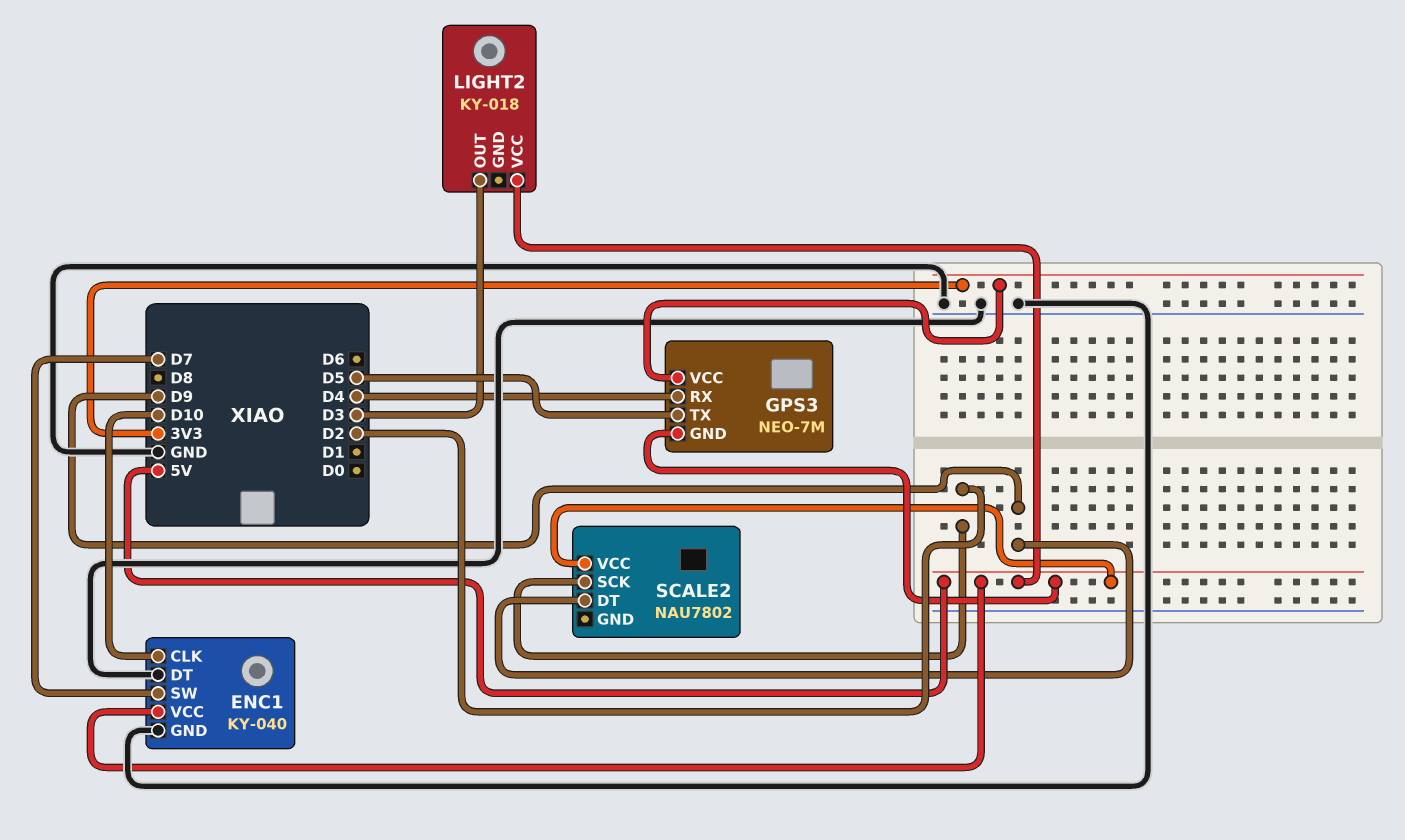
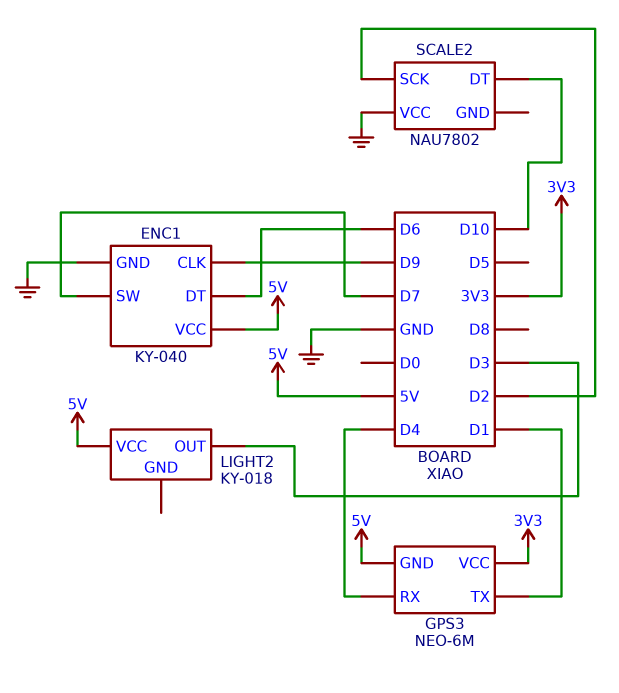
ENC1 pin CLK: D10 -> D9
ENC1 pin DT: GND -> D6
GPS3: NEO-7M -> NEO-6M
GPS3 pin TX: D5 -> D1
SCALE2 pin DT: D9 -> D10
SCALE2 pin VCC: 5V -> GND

========

» Brief
Leaving out the pictures, repeat all the entries exactly as they stand.

» Output for this task
ENC1 pin CLK: D10 -> D9
ENC1 pin DT: GND -> D6
GPS3: NEO-7M -> NEO-6M
GPS3 pin TX: D5 -> D1
SCALE2 pin DT: D9 -> D10
SCALE2 pin VCC: 5V -> GND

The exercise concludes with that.